Assignment: Copy each line below as it stands, but skip any picture it contains.

Recorded information:

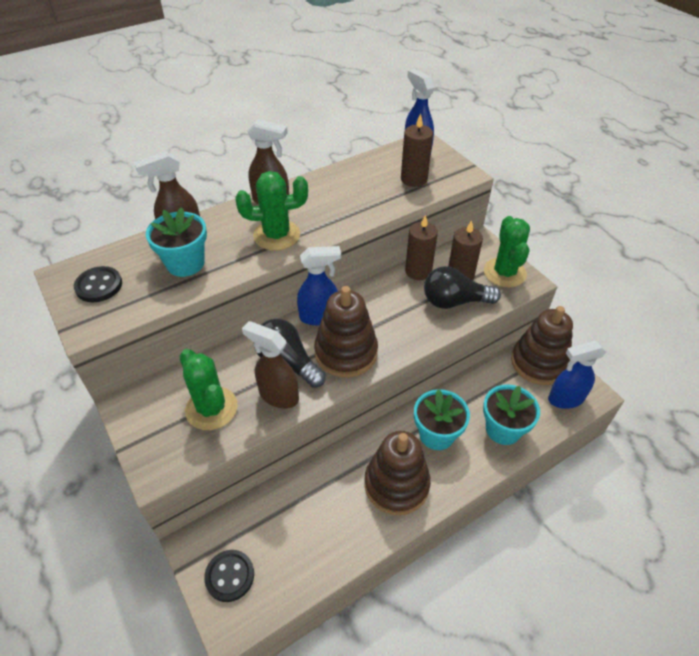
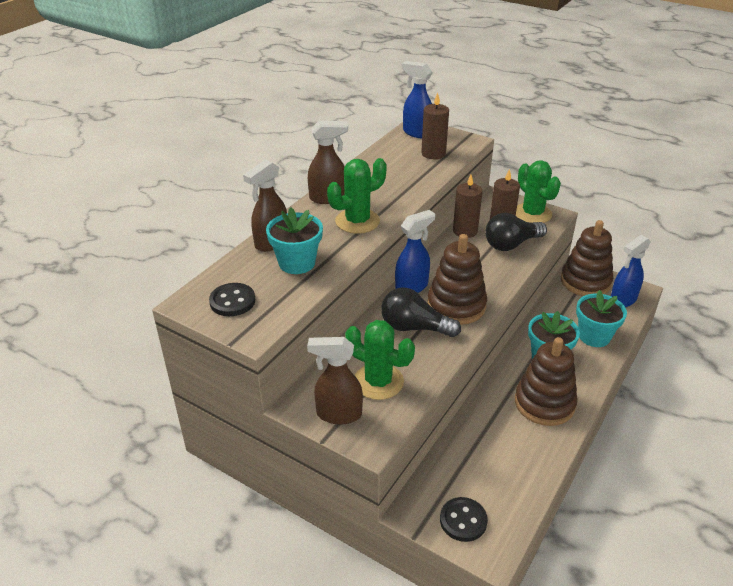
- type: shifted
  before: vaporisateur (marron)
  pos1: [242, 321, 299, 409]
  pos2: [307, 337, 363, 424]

Answer box:
- type: shifted
  before: vaporisateur (marron)
  pos1: [242, 321, 299, 409]
  pos2: [307, 337, 363, 424]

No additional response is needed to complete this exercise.